##### EXERCISE INPUTS

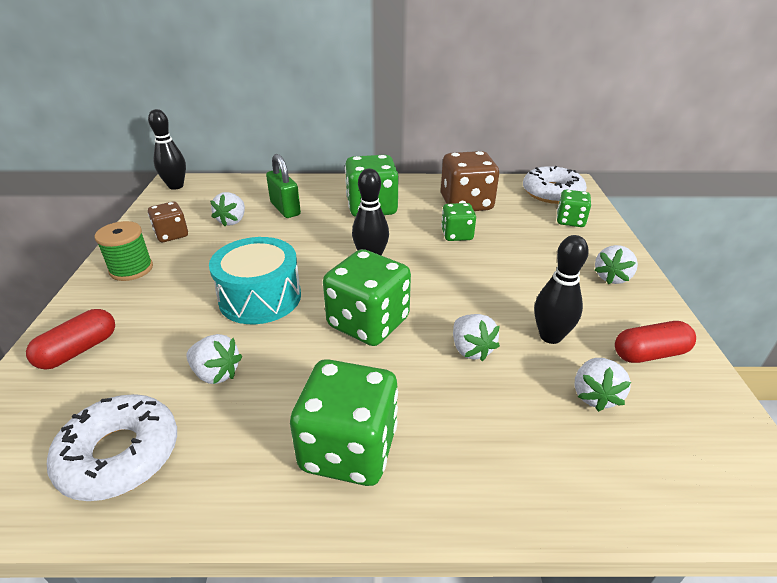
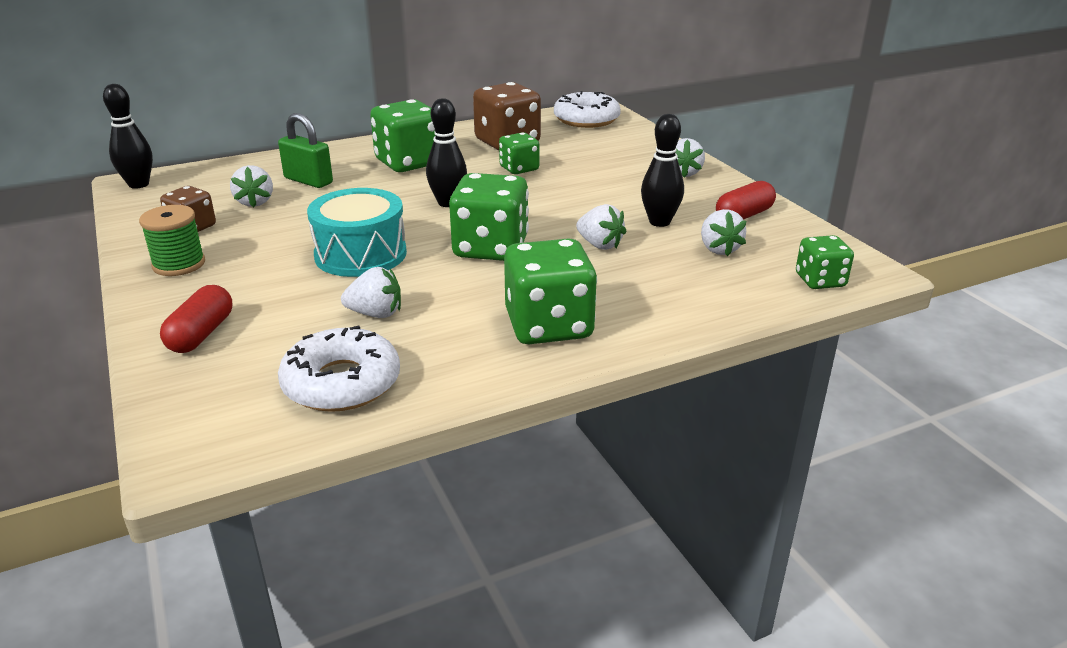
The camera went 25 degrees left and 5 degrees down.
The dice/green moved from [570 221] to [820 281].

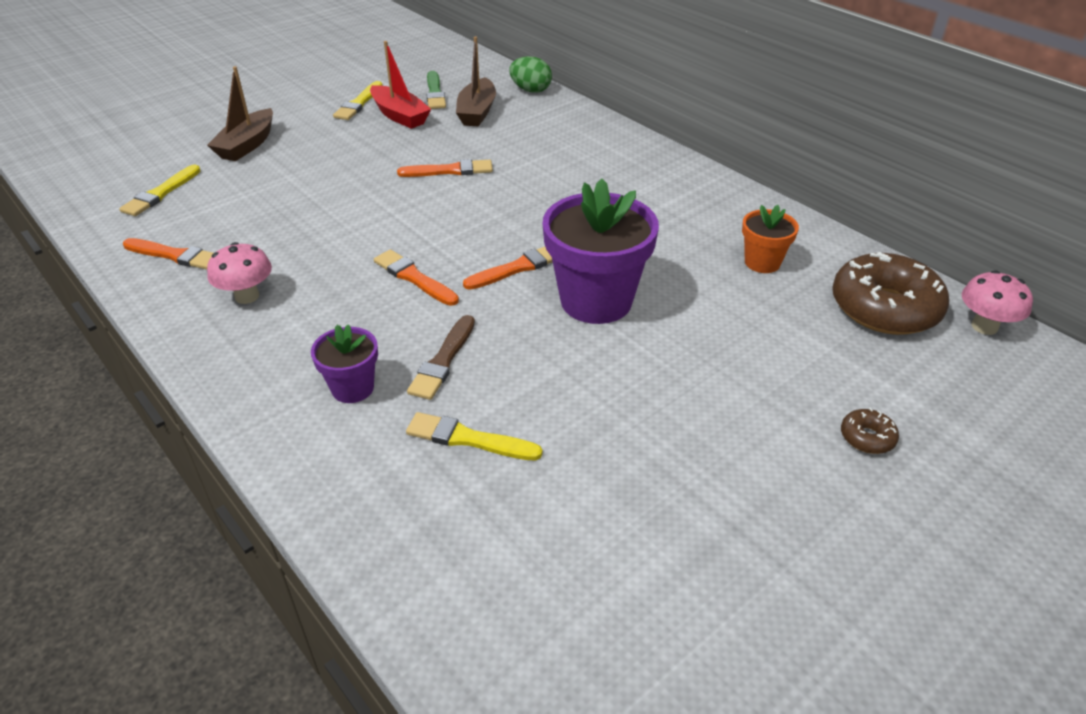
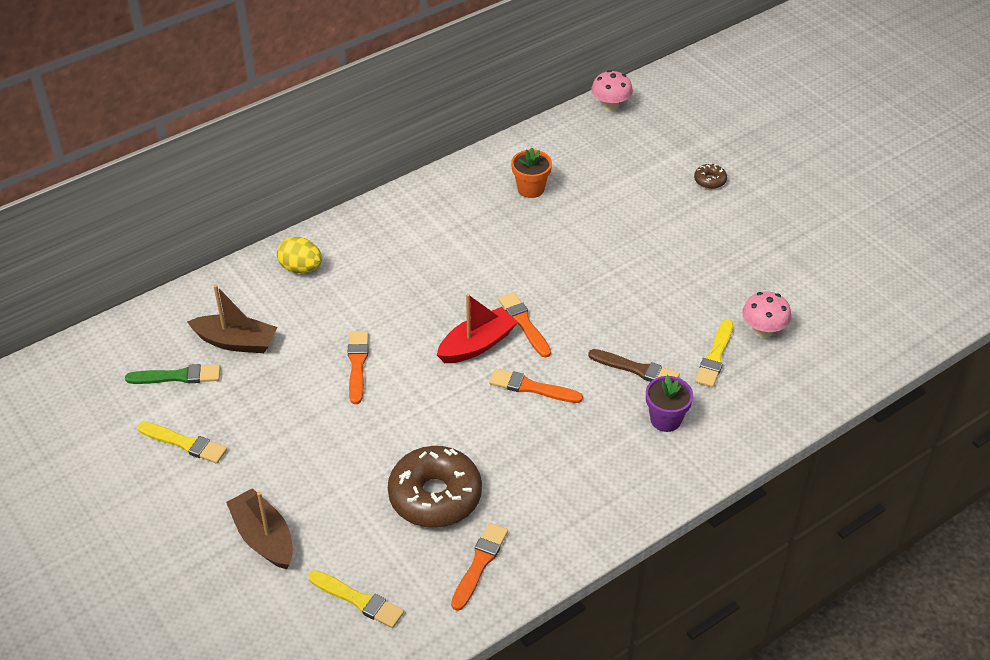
The camera went 85 degrees left and 5 degrees up.
The boat/dark brown at [247 145] turned 150 degrees counterclockwise.
The toy egg/bright yellow at [301 268] appeared.
The doughnut/dark brown moved from [884 308] to [435 496].
The boat/red moved from [400 116] to [477 344].
The brush/orange-coloured at [414 278] turned 60 degrees clockwise.
The toadstool/rosy moved from [247 296] to [763 331].
The toy egg/green at [531 90] disappeared.
The flower pot/purple at [596 301] disappeared.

##########

# EXERCISE BRIEF
When you repeat the records, reproduce each line exactly and drop the images.

# RESPONSE TO THE EXERCISE
The camera went 25 degrees left and 5 degrees down.
The dice/green moved from [570 221] to [820 281].

The camera went 85 degrees left and 5 degrees up.
The boat/dark brown at [247 145] turned 150 degrees counterclockwise.
The toy egg/bright yellow at [301 268] appeared.
The doughnut/dark brown moved from [884 308] to [435 496].
The boat/red moved from [400 116] to [477 344].
The brush/orange-coloured at [414 278] turned 60 degrees clockwise.
The toadstool/rosy moved from [247 296] to [763 331].
The toy egg/green at [531 90] disappeared.
The flower pot/purple at [596 301] disappeared.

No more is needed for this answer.